#### DATA FOR THIS TASK

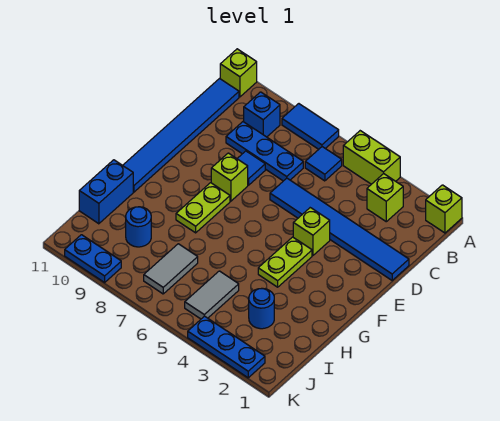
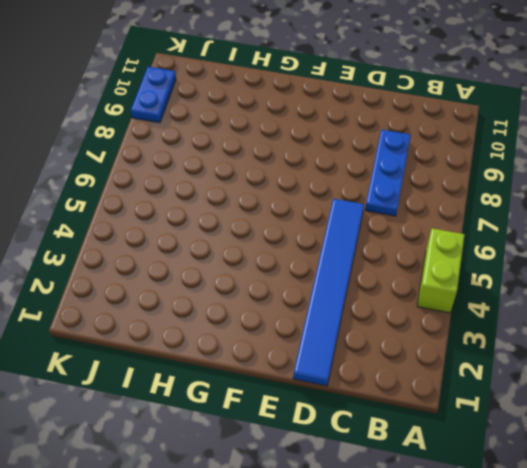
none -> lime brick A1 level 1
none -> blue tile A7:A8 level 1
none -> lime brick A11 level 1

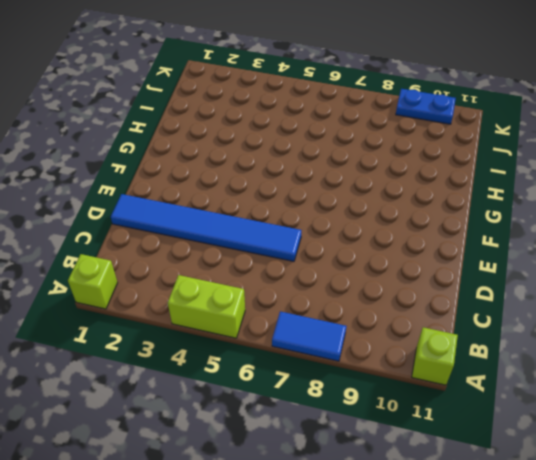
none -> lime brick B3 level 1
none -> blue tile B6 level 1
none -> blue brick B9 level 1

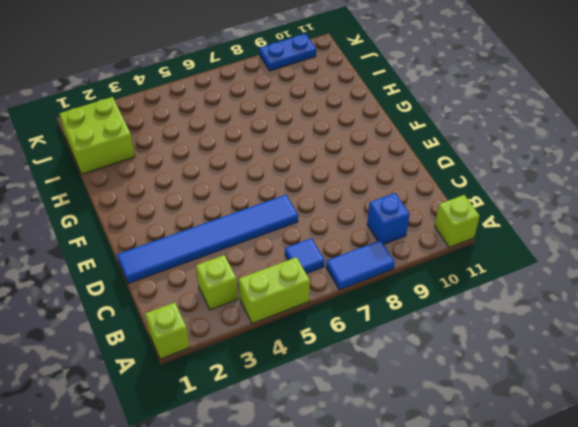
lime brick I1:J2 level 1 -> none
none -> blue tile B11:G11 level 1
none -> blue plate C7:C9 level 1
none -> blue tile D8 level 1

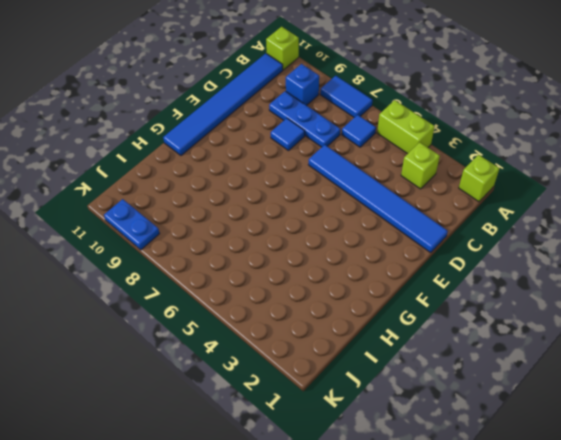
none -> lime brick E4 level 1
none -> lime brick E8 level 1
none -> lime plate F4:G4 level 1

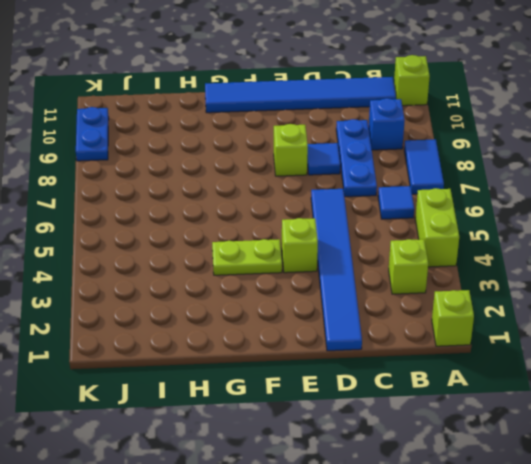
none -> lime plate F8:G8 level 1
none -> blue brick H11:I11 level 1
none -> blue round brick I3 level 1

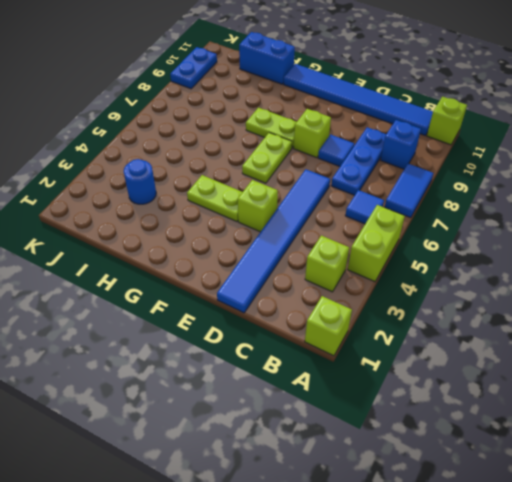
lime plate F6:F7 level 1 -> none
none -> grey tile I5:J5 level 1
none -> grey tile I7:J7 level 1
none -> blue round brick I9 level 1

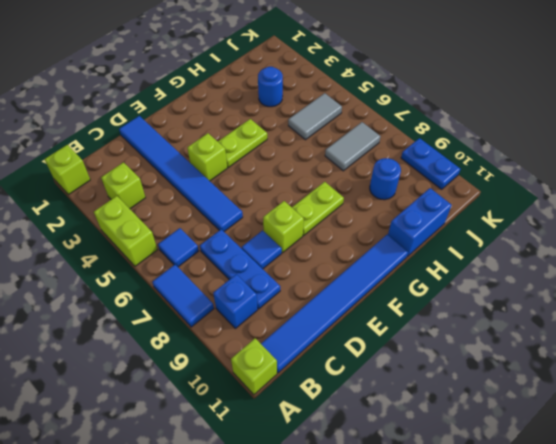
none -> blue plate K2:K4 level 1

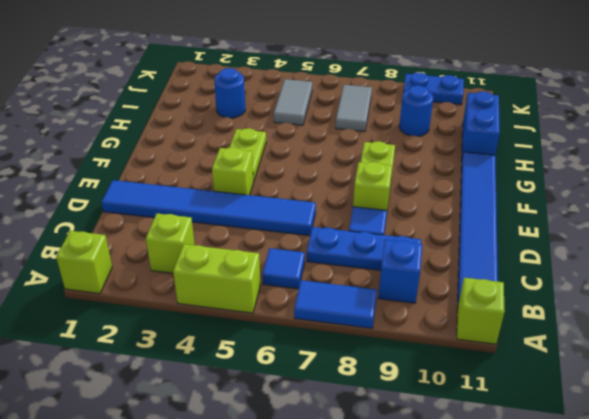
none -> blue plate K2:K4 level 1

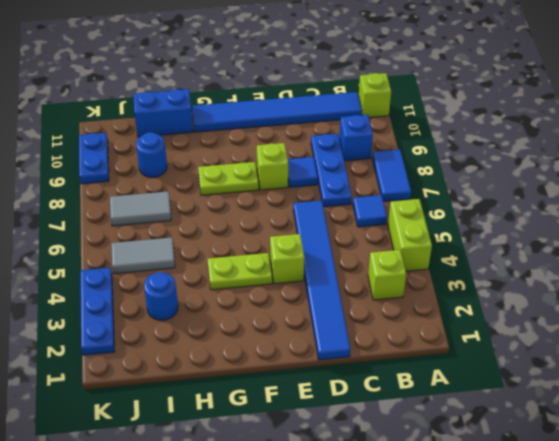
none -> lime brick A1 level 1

########

**WHAT TO PRODUCE**
Strip the images and reproduce the remaining records precisely.

**FINISHED TASK**
none -> lime brick A1 level 1
none -> blue tile A7:A8 level 1
none -> lime brick A11 level 1

none -> lime brick B3 level 1
none -> blue tile B6 level 1
none -> blue brick B9 level 1

lime brick I1:J2 level 1 -> none
none -> blue tile B11:G11 level 1
none -> blue plate C7:C9 level 1
none -> blue tile D8 level 1

none -> lime brick E4 level 1
none -> lime brick E8 level 1
none -> lime plate F4:G4 level 1

none -> lime plate F8:G8 level 1
none -> blue brick H11:I11 level 1
none -> blue round brick I3 level 1

lime plate F6:F7 level 1 -> none
none -> grey tile I5:J5 level 1
none -> grey tile I7:J7 level 1
none -> blue round brick I9 level 1

none -> blue plate K2:K4 level 1

none -> blue plate K2:K4 level 1

none -> lime brick A1 level 1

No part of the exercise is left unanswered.